Supplied information =>
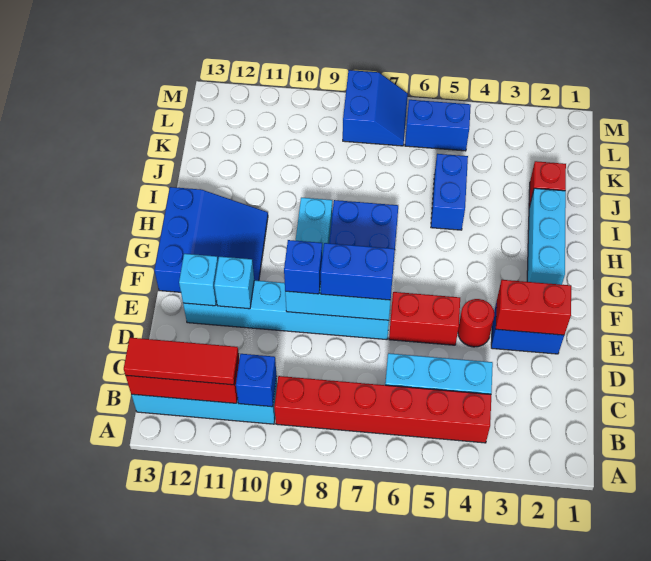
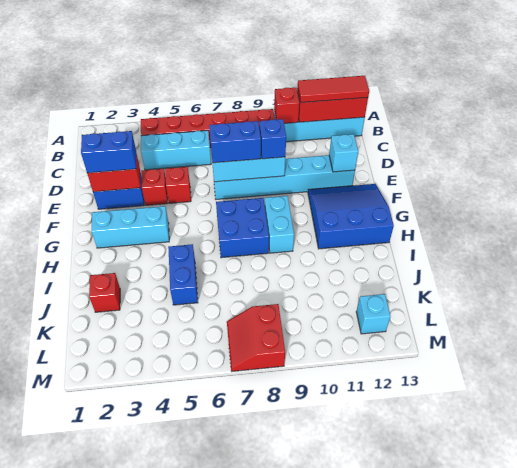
blue brick B10 level 2 -> red brick B10 level 2
red round brick E4 level 1 -> red brick E4 level 1
red brick E5:E6 level 1 -> red brick E5 level 1
cyan brick E11 level 2 -> cyan brick L12 level 1
blue slope F11:H13 level 1 top 13 -> blue slope F11:H13 level 1 top H
cyan brick G2:I2 level 1 -> cyan brick G2:G4 level 1
blue brick L5:L6 level 1 -> blue brick E2:E3 level 3
blue slope L7:M8 level 1 top 8 -> red slope L7:M8 level 1 top 8

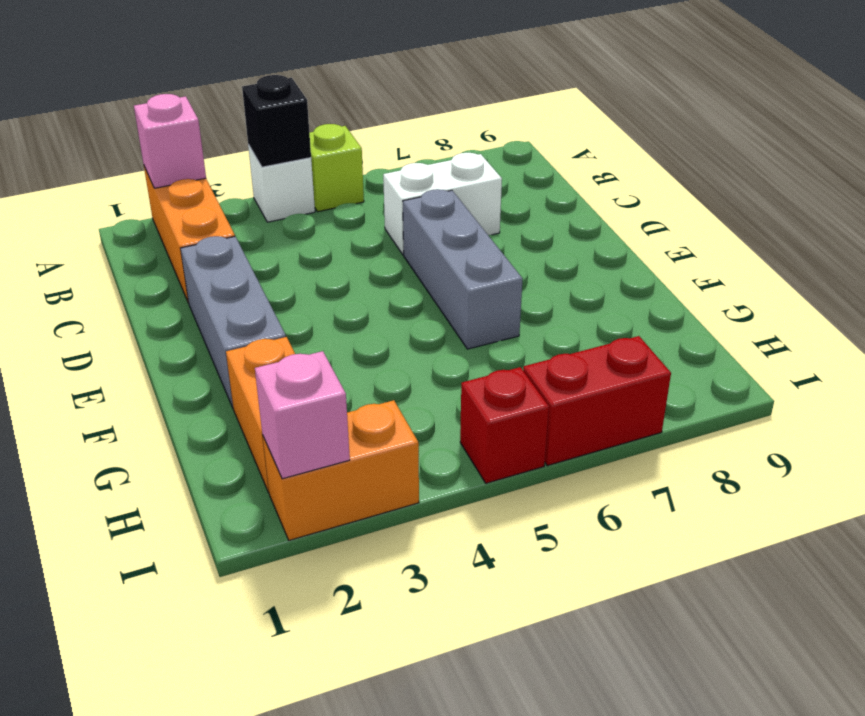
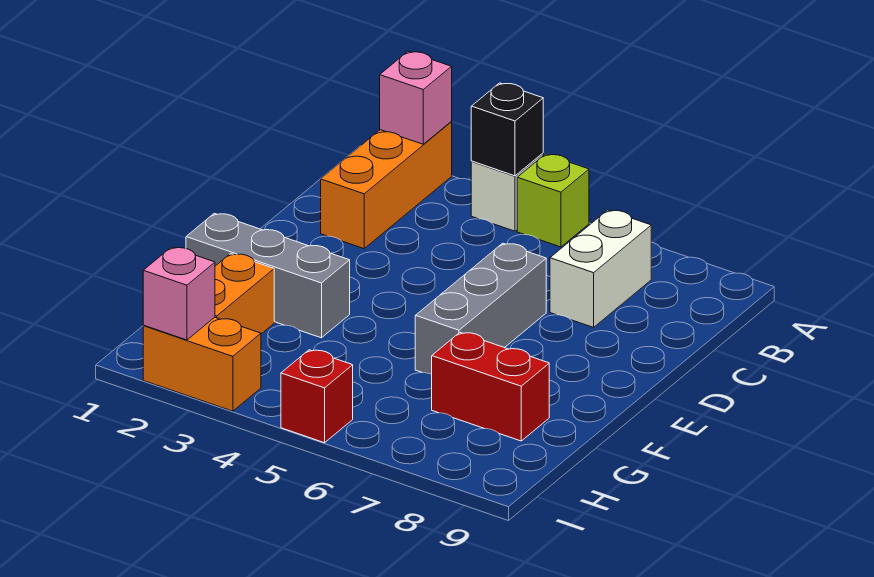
white brick C6:C7 level 1 -> white brick B7:C7 level 1
grey brick D2:F2 level 1 -> grey brick F1:F3 level 1
red brick I6:I7 level 1 -> red brick G7:G8 level 1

Task description => Show every line in the records above that contains the word "blue".

Task output =>
blue brick B10 level 2 -> red brick B10 level 2
blue slope F11:H13 level 1 top 13 -> blue slope F11:H13 level 1 top H
blue brick L5:L6 level 1 -> blue brick E2:E3 level 3
blue slope L7:M8 level 1 top 8 -> red slope L7:M8 level 1 top 8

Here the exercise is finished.